==== Material for this task

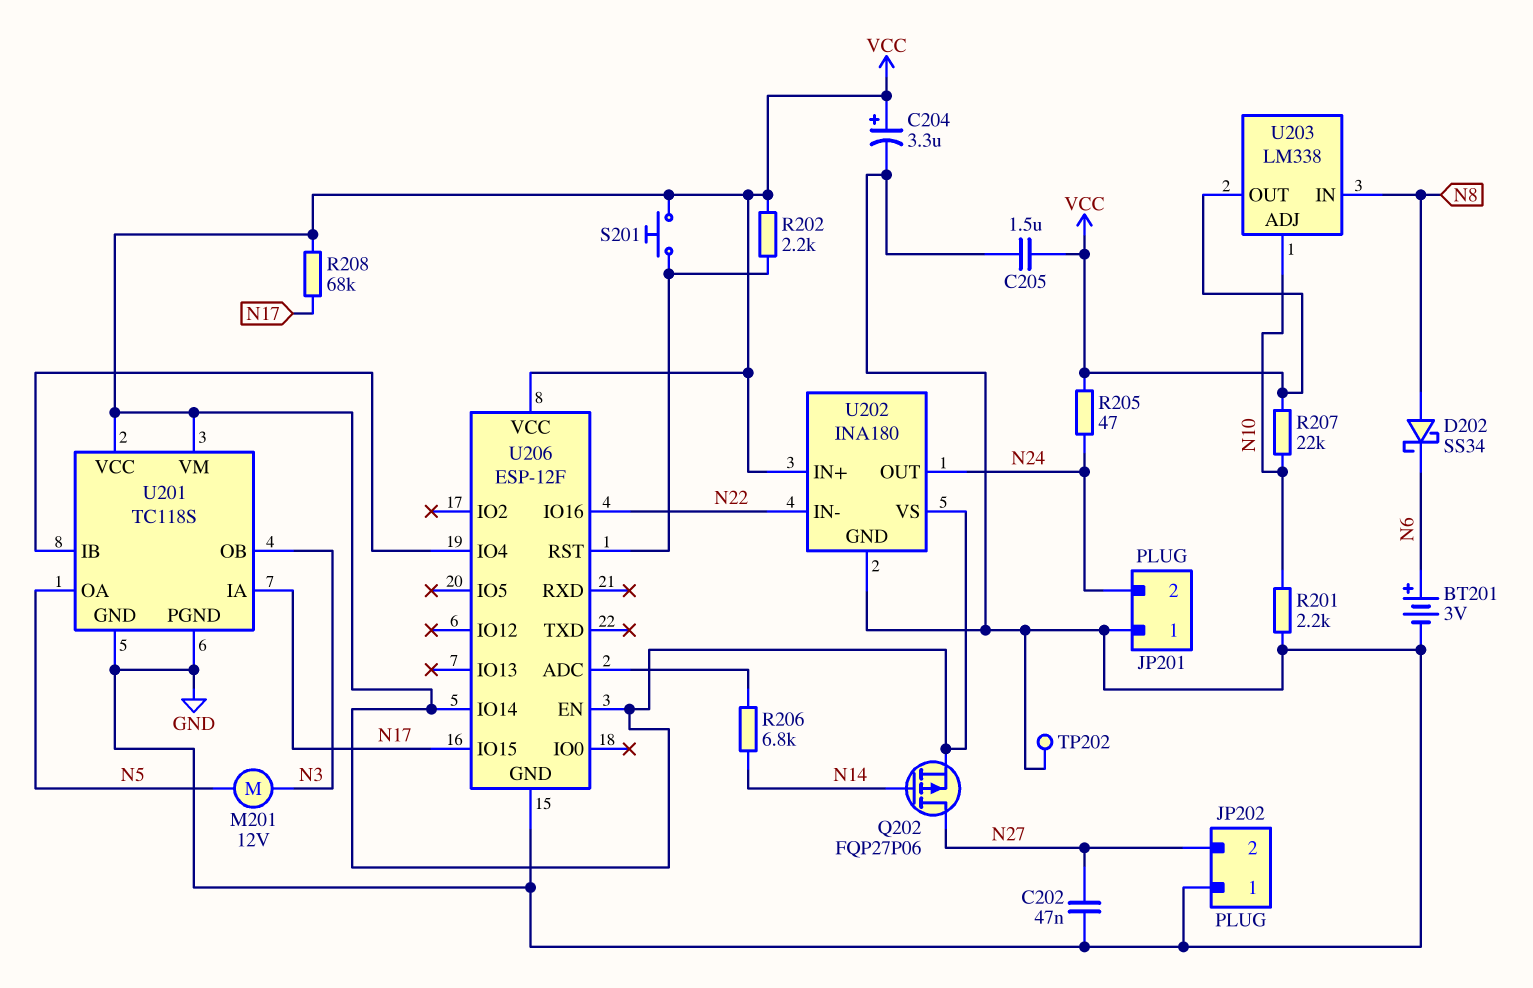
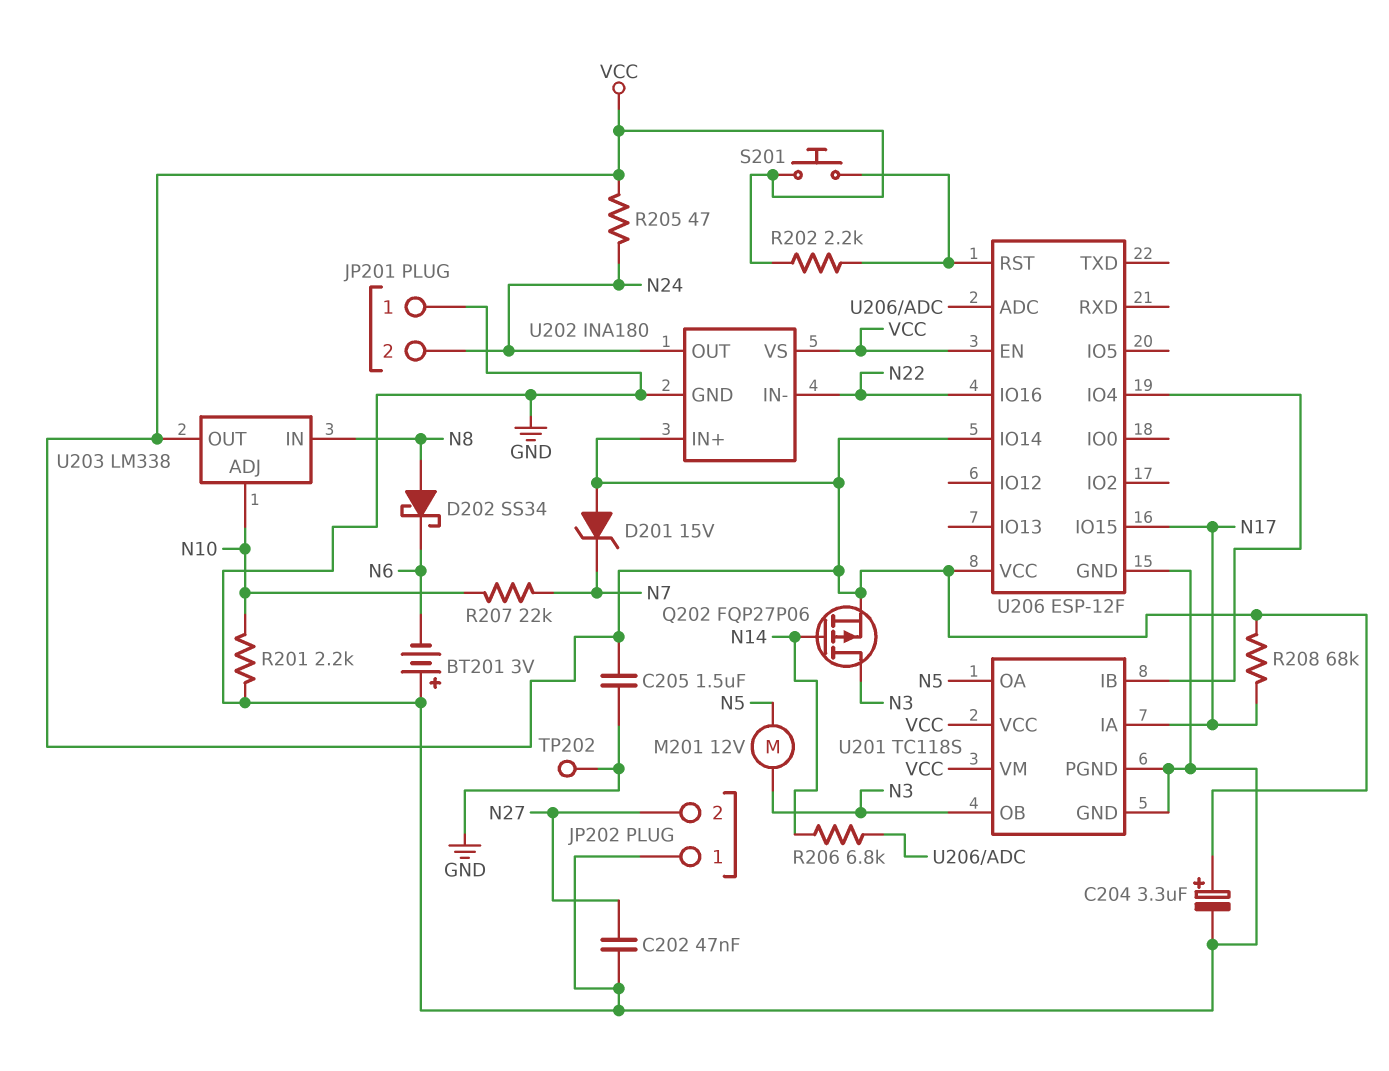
BT201: 3V (plus N6, minus GND) -> 3V (plus GND, minus N6)
D201: none -> zener 15V (A VCC, K N7)
Q202: PMOS FQP27P06 (G N14, D N27, S VCC) -> PMOS FQP27P06 (G N14, D N3, S VCC)
R207: 22k (N10, VCC) -> 22k (N7, N10)

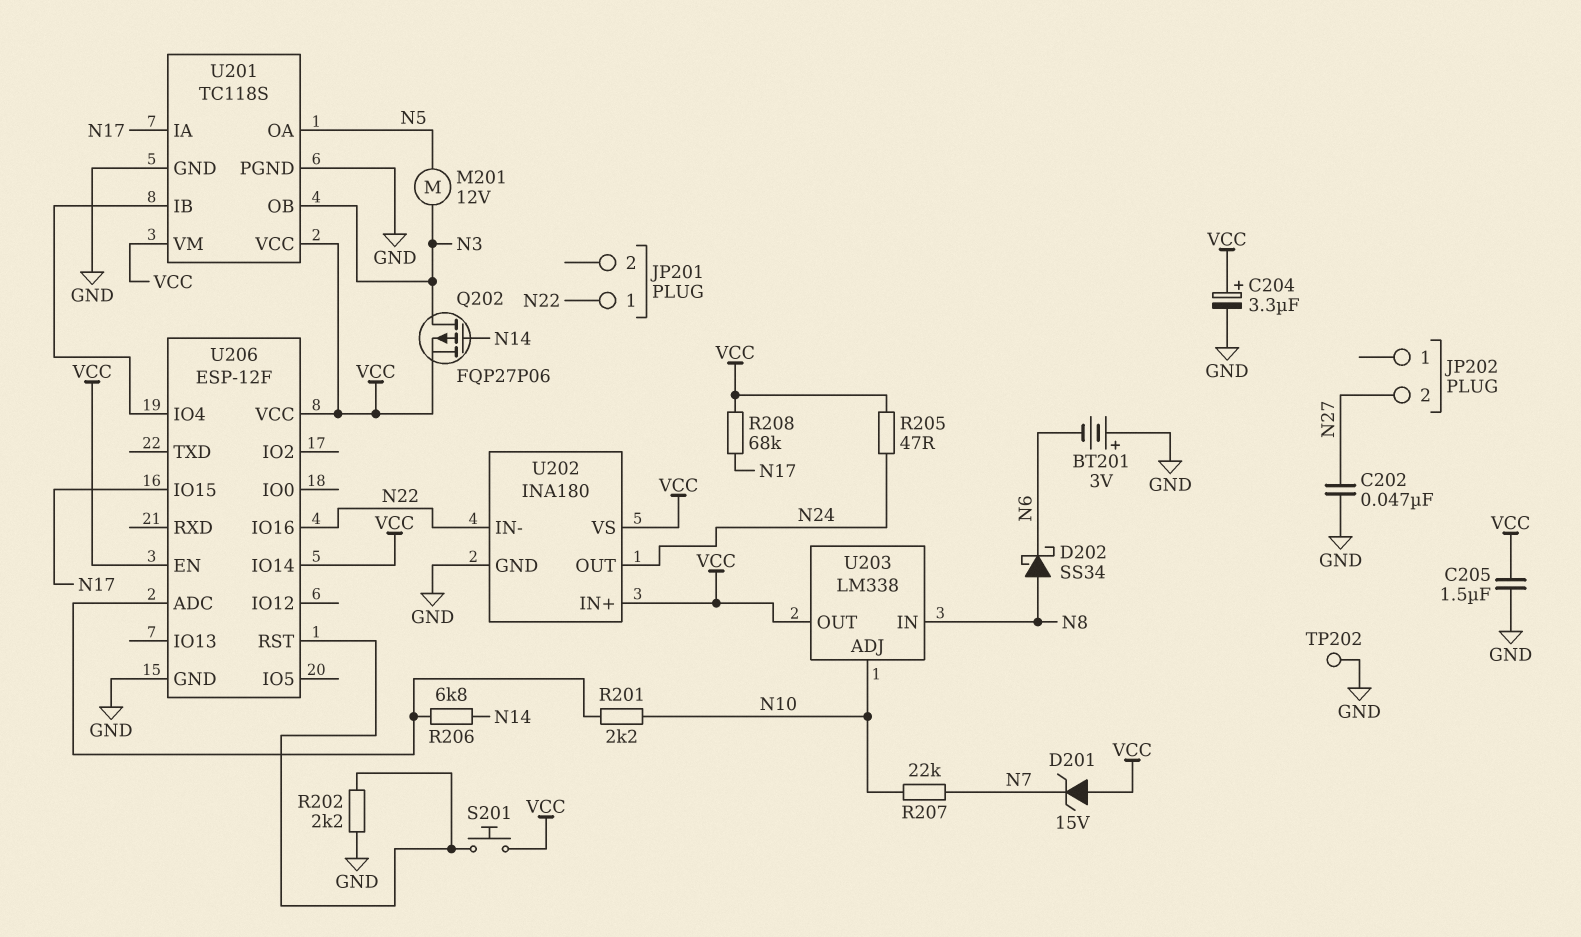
JP201 pin 1: GND -> N22
JP201 pin 2: N24 -> none
JP202 pin 1: GND -> none
R201: 2.2k (GND, N10) -> 2.2k (N10, U206/ADC)
R202: 2.2k (U206/RST, VCC) -> 2.2k (GND, U206/RST)

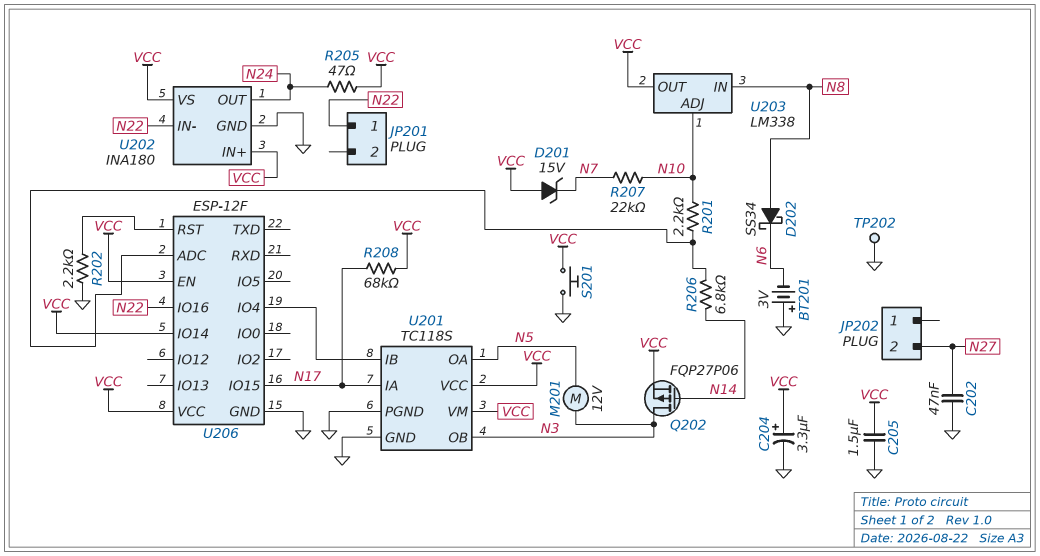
S201: button (U206/RST, VCC) -> button (GND, VCC)

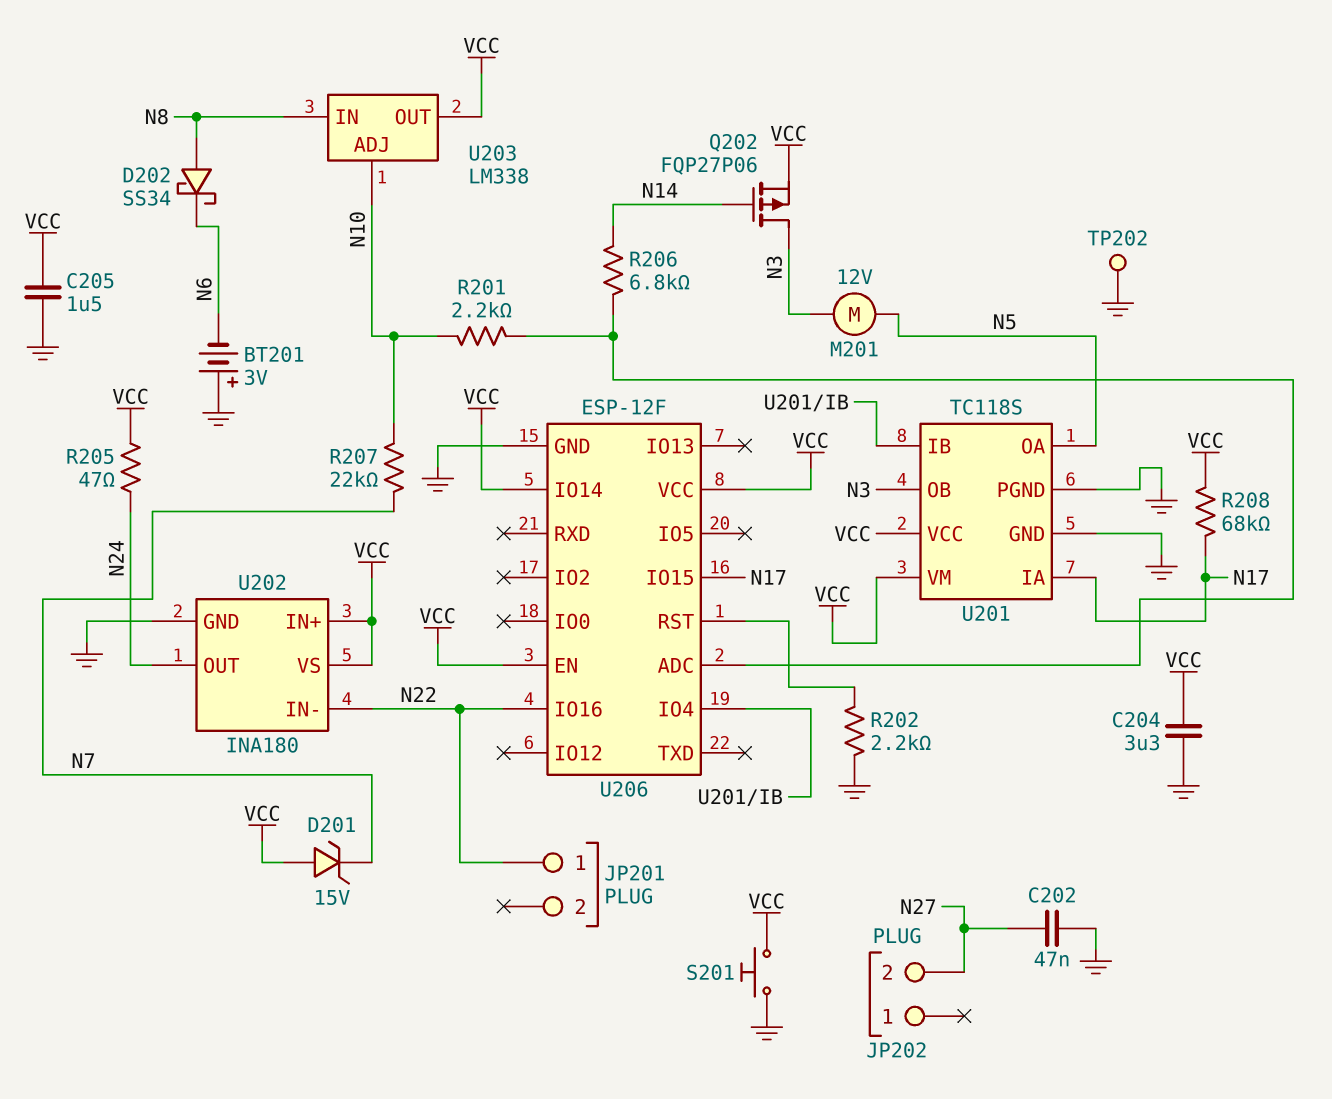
C204: 3.3uF (plus VCC, minus GND) -> 3.3uF (GND, VCC)

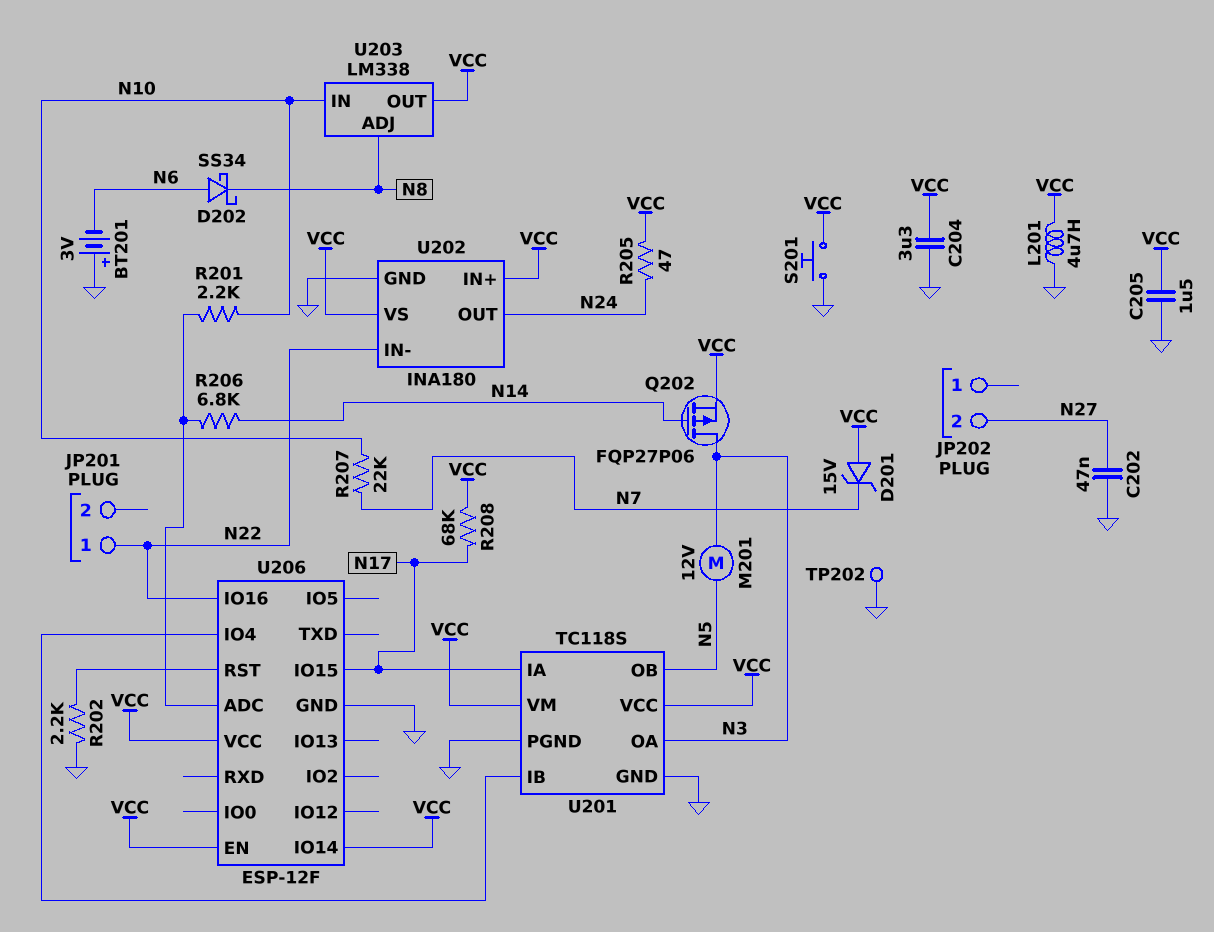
D202: schottky SS34 (A N8, K N6) -> schottky SS34 (A N6, K N8)
L201: none -> 4.7uH (GND, VCC)
U201 pin OA: N5 -> N3
U201 pin OB: N3 -> N5
U203 pin ADJ: N10 -> N8
U203 pin IN: N8 -> N10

========

_Exercise aim_
Take the line containing "JP202 pin 1: GND -> none" and all lines after it to the end of the data above, and reproduce them exactly, leaving out pictures. Nothing else belongs in the copy.

_Task result_
JP202 pin 1: GND -> none
R201: 2.2k (GND, N10) -> 2.2k (N10, U206/ADC)
R202: 2.2k (U206/RST, VCC) -> 2.2k (GND, U206/RST)

S201: button (U206/RST, VCC) -> button (GND, VCC)

C204: 3.3uF (plus VCC, minus GND) -> 3.3uF (GND, VCC)

D202: schottky SS34 (A N8, K N6) -> schottky SS34 (A N6, K N8)
L201: none -> 4.7uH (GND, VCC)
U201 pin OA: N5 -> N3
U201 pin OB: N3 -> N5
U203 pin ADJ: N10 -> N8
U203 pin IN: N8 -> N10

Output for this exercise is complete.